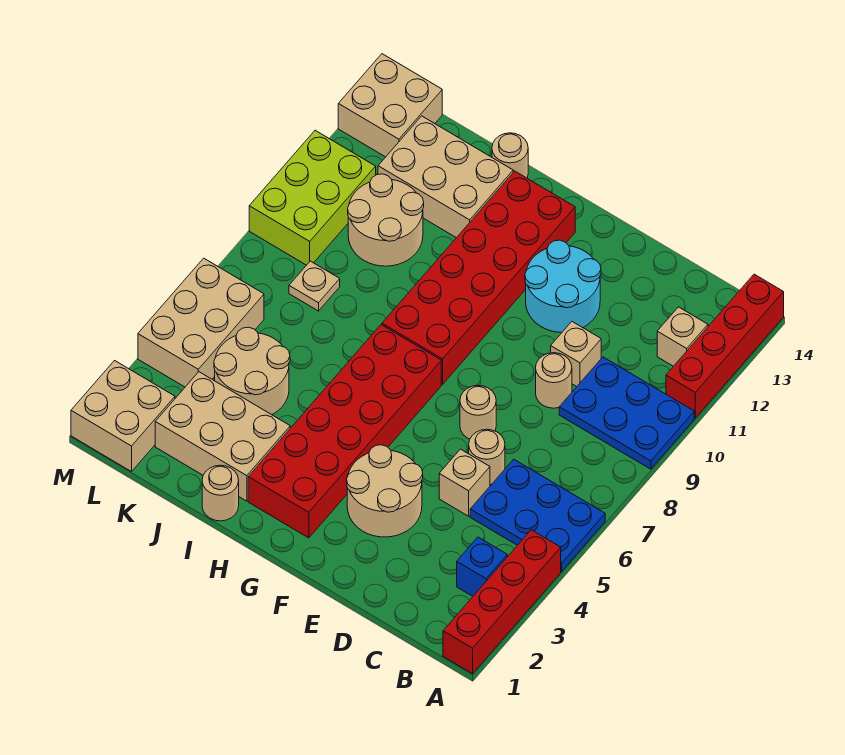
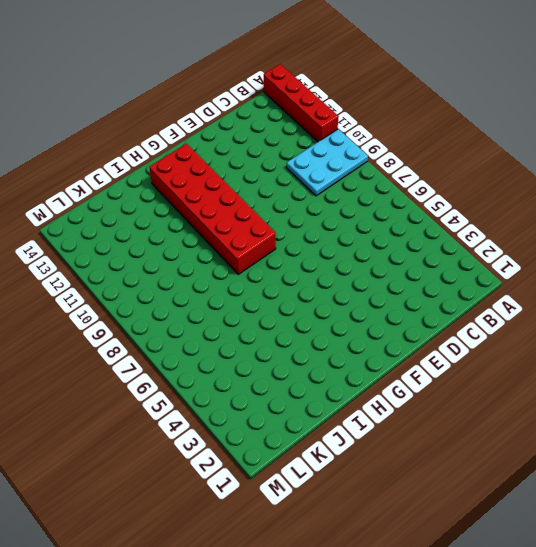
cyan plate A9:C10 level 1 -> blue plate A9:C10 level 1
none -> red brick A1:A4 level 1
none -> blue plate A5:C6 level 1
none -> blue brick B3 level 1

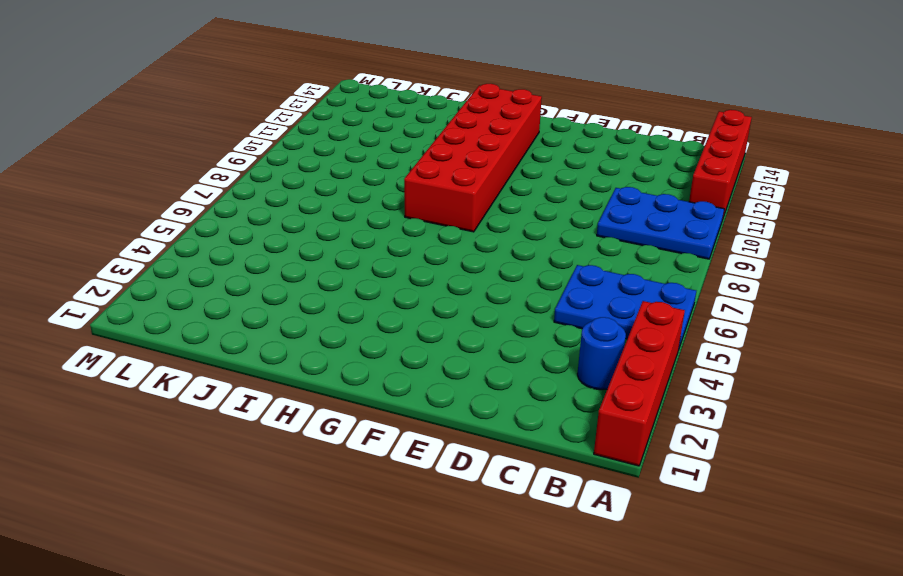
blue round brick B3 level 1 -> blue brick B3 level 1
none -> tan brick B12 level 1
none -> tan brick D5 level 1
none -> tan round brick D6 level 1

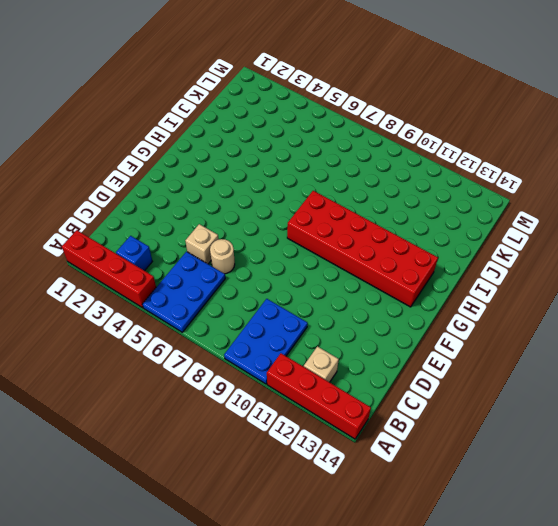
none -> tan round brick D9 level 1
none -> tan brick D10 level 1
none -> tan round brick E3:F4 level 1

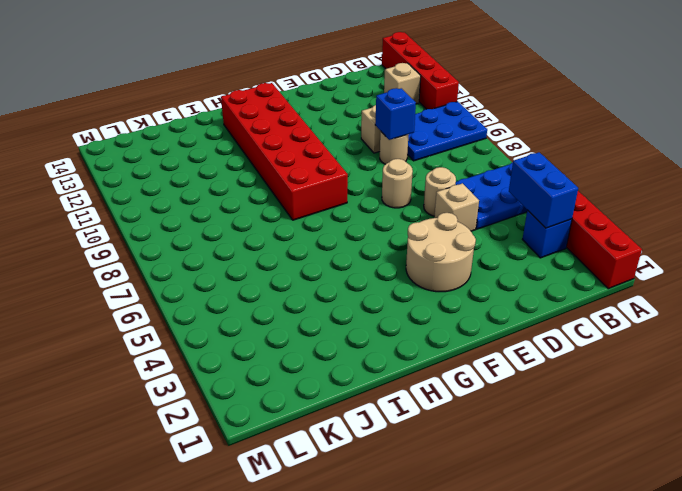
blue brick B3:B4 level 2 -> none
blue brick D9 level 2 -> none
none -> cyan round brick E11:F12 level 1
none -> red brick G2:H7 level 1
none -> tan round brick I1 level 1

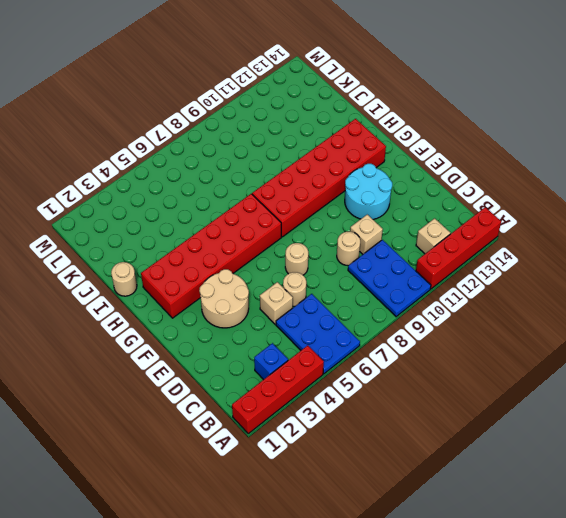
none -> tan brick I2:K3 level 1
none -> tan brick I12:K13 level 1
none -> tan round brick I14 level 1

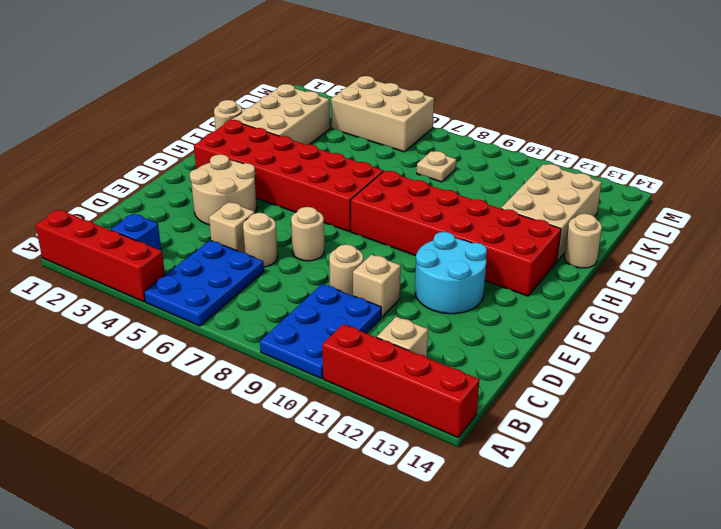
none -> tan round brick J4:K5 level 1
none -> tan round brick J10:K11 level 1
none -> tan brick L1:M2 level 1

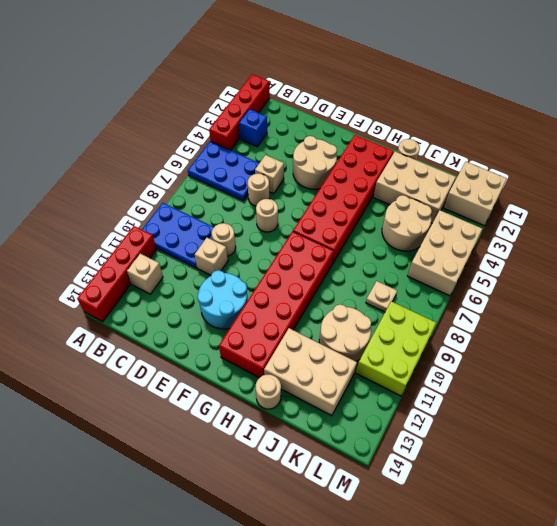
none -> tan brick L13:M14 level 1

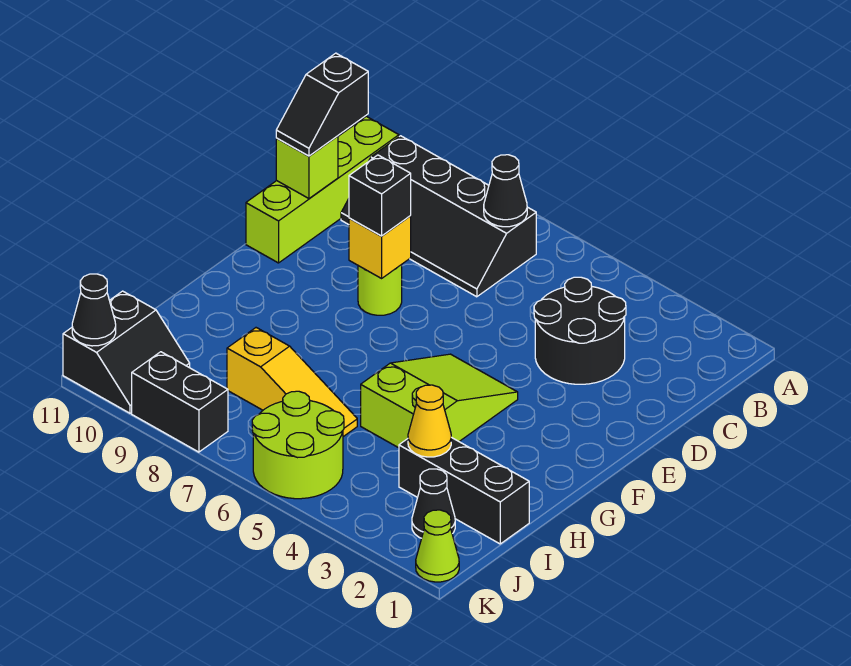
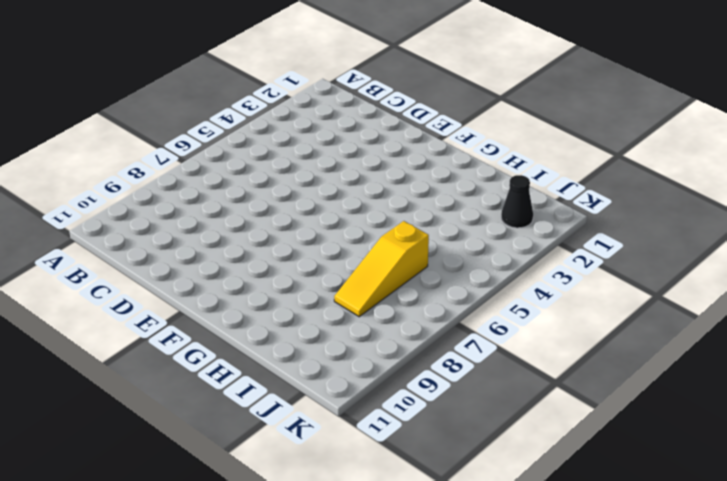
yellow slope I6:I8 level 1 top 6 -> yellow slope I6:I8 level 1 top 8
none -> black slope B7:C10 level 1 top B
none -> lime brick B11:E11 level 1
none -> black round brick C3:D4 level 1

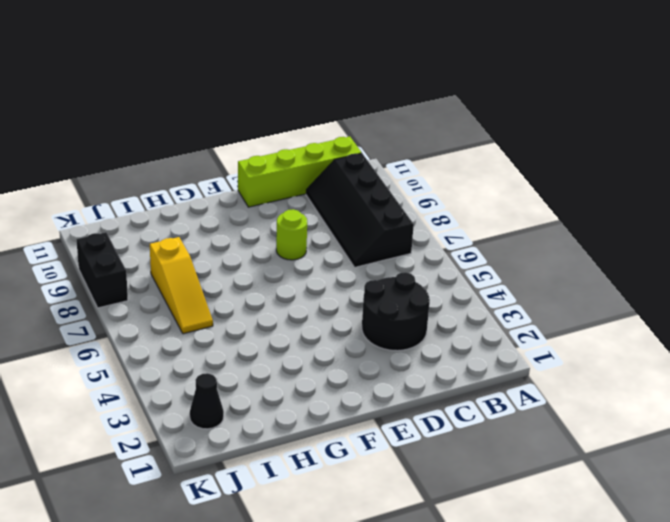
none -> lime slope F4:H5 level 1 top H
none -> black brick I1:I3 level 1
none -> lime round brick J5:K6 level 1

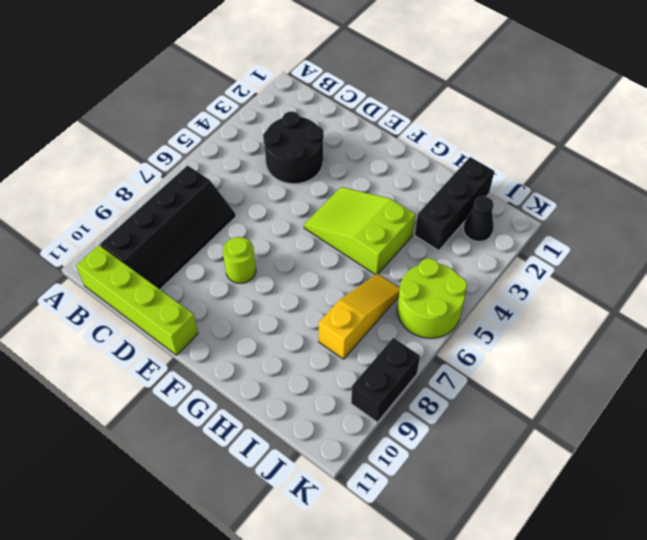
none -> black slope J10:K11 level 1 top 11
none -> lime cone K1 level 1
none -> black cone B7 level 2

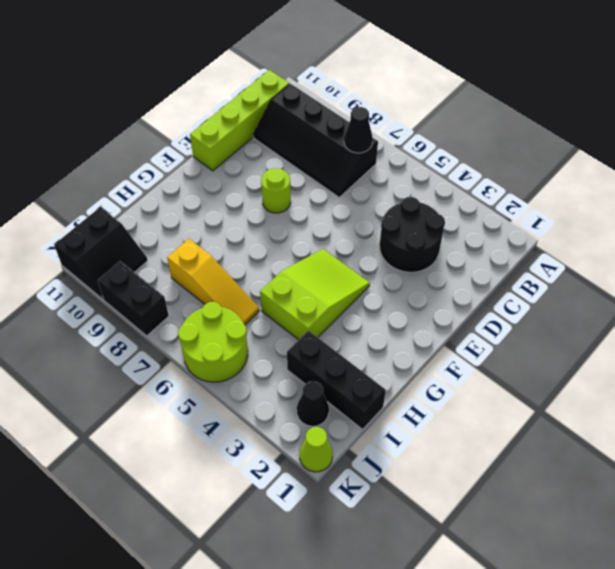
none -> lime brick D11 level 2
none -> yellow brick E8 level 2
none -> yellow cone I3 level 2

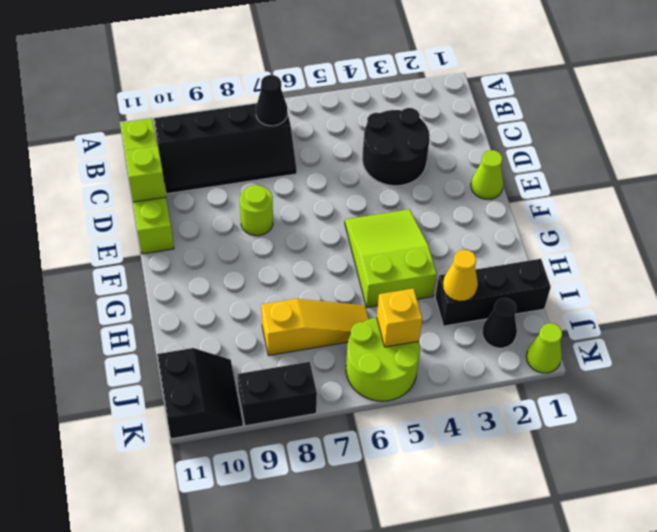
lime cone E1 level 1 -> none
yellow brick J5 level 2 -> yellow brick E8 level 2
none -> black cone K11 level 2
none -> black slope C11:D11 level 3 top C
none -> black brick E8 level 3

#####

Within the listing above, the lines starting at the one containing "none -> tan brick I2:K3 level 1" and ending at the one containing "none -> black cone K11 level 2" are to be returned exactly. Omit the pictures.

none -> tan brick I2:K3 level 1
none -> tan brick I12:K13 level 1
none -> tan round brick I14 level 1

none -> tan round brick J4:K5 level 1
none -> tan round brick J10:K11 level 1
none -> tan brick L1:M2 level 1

none -> tan brick L13:M14 level 1

yellow slope I6:I8 level 1 top 6 -> yellow slope I6:I8 level 1 top 8
none -> black slope B7:C10 level 1 top B
none -> lime brick B11:E11 level 1
none -> black round brick C3:D4 level 1

none -> lime slope F4:H5 level 1 top H
none -> black brick I1:I3 level 1
none -> lime round brick J5:K6 level 1

none -> black slope J10:K11 level 1 top 11
none -> lime cone K1 level 1
none -> black cone B7 level 2

none -> lime brick D11 level 2
none -> yellow brick E8 level 2
none -> yellow cone I3 level 2

lime cone E1 level 1 -> none
yellow brick J5 level 2 -> yellow brick E8 level 2
none -> black cone K11 level 2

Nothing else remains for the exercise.